- **WHAT IS BEING ASKED**:
In the listing below, find the line with "D1: LED (A N010, K" and the line with "TP1: none -> test point (Y28)". Repeat those two lines and all lines between them exactly.

================================

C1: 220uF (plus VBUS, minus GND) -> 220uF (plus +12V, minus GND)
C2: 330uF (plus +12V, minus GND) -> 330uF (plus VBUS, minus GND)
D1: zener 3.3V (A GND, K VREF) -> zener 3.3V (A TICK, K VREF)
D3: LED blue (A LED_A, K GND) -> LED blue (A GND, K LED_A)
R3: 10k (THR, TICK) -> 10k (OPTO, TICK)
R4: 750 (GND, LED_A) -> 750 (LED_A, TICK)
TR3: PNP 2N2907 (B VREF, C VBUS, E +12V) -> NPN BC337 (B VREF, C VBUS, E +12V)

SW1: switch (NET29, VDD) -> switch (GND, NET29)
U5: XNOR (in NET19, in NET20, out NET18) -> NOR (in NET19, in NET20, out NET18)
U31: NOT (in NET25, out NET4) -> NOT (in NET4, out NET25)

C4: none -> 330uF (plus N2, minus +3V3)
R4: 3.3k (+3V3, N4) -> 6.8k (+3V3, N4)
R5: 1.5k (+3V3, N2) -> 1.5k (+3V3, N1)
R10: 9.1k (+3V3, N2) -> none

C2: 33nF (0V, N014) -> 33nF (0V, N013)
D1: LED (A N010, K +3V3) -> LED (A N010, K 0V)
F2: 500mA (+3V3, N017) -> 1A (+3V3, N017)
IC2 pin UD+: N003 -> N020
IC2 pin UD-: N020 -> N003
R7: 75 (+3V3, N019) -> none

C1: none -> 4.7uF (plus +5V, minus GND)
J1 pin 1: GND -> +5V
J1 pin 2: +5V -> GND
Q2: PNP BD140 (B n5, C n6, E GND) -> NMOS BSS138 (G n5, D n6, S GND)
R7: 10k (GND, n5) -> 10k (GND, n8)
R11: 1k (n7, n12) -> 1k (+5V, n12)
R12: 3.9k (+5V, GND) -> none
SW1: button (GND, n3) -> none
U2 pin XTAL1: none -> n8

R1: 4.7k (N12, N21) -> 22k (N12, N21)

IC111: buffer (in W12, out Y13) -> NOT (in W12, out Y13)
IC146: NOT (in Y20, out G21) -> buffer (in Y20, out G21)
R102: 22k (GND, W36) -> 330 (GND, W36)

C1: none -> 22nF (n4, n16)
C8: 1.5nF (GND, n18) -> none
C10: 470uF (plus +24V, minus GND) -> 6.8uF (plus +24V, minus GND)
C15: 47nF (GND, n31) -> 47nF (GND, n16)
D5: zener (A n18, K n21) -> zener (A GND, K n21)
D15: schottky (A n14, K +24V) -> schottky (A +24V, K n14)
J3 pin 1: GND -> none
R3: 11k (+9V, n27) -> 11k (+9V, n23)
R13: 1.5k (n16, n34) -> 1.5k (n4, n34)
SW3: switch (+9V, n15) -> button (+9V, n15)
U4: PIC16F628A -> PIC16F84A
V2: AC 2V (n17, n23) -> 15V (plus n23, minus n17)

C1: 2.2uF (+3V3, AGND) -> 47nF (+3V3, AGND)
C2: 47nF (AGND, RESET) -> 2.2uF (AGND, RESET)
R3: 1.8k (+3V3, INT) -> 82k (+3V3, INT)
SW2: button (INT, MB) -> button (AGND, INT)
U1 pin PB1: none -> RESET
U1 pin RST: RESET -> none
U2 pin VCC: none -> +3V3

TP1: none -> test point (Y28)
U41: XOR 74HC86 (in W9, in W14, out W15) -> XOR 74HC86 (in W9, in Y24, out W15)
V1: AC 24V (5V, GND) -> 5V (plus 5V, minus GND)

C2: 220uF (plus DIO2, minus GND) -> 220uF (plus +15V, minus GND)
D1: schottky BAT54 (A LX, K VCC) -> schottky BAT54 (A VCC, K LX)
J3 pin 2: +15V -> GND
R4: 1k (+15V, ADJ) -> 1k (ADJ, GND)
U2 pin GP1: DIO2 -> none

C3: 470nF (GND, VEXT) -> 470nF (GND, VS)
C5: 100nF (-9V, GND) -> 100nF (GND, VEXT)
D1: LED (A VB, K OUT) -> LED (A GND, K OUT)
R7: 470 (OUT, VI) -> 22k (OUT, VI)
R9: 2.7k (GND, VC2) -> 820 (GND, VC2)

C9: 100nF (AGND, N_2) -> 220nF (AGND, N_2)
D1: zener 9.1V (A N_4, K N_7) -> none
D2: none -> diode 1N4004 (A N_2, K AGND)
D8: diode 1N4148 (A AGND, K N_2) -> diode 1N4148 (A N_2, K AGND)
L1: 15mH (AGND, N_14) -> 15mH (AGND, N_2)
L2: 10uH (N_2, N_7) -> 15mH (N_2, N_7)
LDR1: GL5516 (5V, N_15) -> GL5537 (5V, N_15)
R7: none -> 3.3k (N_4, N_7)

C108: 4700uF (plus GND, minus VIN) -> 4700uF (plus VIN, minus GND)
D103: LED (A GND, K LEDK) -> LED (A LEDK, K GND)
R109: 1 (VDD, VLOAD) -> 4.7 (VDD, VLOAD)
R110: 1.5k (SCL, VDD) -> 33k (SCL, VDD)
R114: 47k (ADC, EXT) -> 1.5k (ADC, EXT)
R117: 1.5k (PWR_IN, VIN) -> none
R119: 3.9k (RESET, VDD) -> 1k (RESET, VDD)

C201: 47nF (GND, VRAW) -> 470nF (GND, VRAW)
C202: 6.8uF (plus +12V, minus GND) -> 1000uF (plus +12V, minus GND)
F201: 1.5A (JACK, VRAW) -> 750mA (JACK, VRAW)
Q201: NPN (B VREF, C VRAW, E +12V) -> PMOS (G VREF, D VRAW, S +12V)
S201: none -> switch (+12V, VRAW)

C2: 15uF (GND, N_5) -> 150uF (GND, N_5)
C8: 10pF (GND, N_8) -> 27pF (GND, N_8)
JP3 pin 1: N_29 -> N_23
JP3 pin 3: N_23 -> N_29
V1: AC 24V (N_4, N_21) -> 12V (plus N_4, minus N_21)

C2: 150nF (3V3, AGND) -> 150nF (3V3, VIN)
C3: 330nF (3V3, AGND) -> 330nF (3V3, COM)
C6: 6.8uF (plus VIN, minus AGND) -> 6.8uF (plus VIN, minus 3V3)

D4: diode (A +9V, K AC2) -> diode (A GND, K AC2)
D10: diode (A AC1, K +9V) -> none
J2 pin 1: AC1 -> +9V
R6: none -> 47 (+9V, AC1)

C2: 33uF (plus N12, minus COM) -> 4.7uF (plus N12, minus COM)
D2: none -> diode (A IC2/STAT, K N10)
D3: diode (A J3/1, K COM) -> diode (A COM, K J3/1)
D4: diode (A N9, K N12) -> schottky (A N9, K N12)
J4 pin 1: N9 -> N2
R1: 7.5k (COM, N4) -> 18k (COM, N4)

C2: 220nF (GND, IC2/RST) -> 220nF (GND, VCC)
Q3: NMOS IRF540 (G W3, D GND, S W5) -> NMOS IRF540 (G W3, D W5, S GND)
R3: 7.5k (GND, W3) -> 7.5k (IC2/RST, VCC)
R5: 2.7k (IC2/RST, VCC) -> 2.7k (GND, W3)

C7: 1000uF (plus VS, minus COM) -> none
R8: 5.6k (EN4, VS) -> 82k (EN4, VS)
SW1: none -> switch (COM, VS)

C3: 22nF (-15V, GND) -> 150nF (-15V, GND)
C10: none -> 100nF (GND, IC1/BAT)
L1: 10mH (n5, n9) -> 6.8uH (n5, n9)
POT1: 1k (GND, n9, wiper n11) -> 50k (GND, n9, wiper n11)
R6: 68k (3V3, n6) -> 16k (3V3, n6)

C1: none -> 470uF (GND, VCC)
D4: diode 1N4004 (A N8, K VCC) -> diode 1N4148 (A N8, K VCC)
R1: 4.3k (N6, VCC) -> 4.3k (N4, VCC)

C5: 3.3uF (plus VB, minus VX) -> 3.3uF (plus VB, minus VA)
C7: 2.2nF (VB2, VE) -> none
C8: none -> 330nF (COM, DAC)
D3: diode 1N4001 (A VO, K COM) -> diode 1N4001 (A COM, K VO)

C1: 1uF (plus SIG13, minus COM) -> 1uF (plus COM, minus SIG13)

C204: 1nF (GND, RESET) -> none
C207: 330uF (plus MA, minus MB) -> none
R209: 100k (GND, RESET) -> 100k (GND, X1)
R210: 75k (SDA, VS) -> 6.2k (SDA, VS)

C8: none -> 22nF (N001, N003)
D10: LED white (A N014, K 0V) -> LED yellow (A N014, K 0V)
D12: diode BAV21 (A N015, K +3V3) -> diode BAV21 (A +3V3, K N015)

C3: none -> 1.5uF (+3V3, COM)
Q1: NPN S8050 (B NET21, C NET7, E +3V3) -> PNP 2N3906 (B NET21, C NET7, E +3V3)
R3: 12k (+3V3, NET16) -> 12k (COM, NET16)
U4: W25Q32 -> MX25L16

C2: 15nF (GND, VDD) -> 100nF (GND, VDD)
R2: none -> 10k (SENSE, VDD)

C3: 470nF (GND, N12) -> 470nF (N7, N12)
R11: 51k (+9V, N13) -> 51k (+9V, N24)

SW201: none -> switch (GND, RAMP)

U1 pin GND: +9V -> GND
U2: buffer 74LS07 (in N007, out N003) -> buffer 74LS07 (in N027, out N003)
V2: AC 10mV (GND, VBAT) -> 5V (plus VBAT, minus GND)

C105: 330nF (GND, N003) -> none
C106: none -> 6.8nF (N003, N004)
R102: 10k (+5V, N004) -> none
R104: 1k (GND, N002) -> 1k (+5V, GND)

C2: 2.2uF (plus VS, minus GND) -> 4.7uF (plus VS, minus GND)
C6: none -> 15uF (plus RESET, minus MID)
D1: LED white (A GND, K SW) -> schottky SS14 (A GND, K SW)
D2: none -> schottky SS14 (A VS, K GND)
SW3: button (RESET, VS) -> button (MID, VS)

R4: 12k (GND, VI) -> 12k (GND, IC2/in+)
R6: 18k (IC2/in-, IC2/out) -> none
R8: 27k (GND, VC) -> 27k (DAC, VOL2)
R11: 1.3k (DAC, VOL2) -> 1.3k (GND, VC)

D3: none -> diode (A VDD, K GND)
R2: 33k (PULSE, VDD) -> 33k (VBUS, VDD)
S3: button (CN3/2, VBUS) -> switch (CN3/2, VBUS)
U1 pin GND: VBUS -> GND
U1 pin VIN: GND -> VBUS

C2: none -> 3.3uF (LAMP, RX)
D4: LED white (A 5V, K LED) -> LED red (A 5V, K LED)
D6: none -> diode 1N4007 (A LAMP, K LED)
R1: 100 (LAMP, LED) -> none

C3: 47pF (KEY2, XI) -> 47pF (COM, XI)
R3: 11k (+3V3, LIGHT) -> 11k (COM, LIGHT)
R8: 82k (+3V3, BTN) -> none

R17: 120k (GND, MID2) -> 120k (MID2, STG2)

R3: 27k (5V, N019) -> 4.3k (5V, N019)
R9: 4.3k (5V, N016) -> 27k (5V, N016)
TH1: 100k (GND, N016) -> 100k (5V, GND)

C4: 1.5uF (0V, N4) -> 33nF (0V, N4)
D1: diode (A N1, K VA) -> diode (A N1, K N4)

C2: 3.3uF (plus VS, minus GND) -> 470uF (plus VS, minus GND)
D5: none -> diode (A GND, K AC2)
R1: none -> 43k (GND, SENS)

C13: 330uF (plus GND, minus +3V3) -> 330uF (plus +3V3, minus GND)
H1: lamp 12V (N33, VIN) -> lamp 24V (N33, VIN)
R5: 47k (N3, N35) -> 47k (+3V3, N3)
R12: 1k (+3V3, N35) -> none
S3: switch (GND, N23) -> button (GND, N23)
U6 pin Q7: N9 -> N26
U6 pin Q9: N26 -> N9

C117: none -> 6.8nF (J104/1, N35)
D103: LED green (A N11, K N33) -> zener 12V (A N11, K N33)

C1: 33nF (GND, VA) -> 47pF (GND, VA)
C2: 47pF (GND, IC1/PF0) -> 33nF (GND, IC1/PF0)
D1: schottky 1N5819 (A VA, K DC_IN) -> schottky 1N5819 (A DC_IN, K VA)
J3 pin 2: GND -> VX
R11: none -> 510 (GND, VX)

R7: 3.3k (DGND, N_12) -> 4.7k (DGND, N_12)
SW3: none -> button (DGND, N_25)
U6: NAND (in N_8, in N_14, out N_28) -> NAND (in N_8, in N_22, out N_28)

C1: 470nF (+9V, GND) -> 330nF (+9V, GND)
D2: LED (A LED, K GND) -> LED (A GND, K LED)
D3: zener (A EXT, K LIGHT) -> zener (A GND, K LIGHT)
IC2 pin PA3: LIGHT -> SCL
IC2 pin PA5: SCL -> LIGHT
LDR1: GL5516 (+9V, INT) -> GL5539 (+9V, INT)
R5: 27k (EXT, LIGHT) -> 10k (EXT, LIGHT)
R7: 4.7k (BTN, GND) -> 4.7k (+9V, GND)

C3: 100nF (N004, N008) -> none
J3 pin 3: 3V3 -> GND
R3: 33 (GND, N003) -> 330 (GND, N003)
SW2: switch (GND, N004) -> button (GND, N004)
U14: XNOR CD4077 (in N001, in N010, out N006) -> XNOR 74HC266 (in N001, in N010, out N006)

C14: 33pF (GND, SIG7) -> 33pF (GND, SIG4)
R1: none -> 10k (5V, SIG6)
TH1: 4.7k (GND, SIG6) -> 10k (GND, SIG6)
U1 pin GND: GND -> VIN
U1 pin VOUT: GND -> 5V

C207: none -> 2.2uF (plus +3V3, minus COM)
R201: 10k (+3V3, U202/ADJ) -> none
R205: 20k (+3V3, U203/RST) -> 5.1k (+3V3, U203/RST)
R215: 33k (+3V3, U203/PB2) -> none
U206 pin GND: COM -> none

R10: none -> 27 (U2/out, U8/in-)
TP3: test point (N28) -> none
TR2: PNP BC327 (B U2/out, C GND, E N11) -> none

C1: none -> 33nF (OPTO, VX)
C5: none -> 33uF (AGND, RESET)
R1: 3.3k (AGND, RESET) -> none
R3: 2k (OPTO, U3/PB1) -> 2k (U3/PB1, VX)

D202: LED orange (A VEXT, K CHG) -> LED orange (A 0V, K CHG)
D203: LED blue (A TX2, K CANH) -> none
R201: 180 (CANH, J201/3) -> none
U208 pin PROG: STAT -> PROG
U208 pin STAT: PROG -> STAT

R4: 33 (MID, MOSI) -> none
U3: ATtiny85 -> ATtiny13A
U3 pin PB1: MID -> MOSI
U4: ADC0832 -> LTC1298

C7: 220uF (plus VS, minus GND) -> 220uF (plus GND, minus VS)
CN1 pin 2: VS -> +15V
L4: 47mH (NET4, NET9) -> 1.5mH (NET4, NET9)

================================

- **YOUR RESPONSE**:
D1: LED (A N010, K +3V3) -> LED (A N010, K 0V)
F2: 500mA (+3V3, N017) -> 1A (+3V3, N017)
IC2 pin UD+: N003 -> N020
IC2 pin UD-: N020 -> N003
R7: 75 (+3V3, N019) -> none

C1: none -> 4.7uF (plus +5V, minus GND)
J1 pin 1: GND -> +5V
J1 pin 2: +5V -> GND
Q2: PNP BD140 (B n5, C n6, E GND) -> NMOS BSS138 (G n5, D n6, S GND)
R7: 10k (GND, n5) -> 10k (GND, n8)
R11: 1k (n7, n12) -> 1k (+5V, n12)
R12: 3.9k (+5V, GND) -> none
SW1: button (GND, n3) -> none
U2 pin XTAL1: none -> n8

R1: 4.7k (N12, N21) -> 22k (N12, N21)

IC111: buffer (in W12, out Y13) -> NOT (in W12, out Y13)
IC146: NOT (in Y20, out G21) -> buffer (in Y20, out G21)
R102: 22k (GND, W36) -> 330 (GND, W36)

C1: none -> 22nF (n4, n16)
C8: 1.5nF (GND, n18) -> none
C10: 470uF (plus +24V, minus GND) -> 6.8uF (plus +24V, minus GND)
C15: 47nF (GND, n31) -> 47nF (GND, n16)
D5: zener (A n18, K n21) -> zener (A GND, K n21)
D15: schottky (A n14, K +24V) -> schottky (A +24V, K n14)
J3 pin 1: GND -> none
R3: 11k (+9V, n27) -> 11k (+9V, n23)
R13: 1.5k (n16, n34) -> 1.5k (n4, n34)
SW3: switch (+9V, n15) -> button (+9V, n15)
U4: PIC16F628A -> PIC16F84A
V2: AC 2V (n17, n23) -> 15V (plus n23, minus n17)

C1: 2.2uF (+3V3, AGND) -> 47nF (+3V3, AGND)
C2: 47nF (AGND, RESET) -> 2.2uF (AGND, RESET)
R3: 1.8k (+3V3, INT) -> 82k (+3V3, INT)
SW2: button (INT, MB) -> button (AGND, INT)
U1 pin PB1: none -> RESET
U1 pin RST: RESET -> none
U2 pin VCC: none -> +3V3

TP1: none -> test point (Y28)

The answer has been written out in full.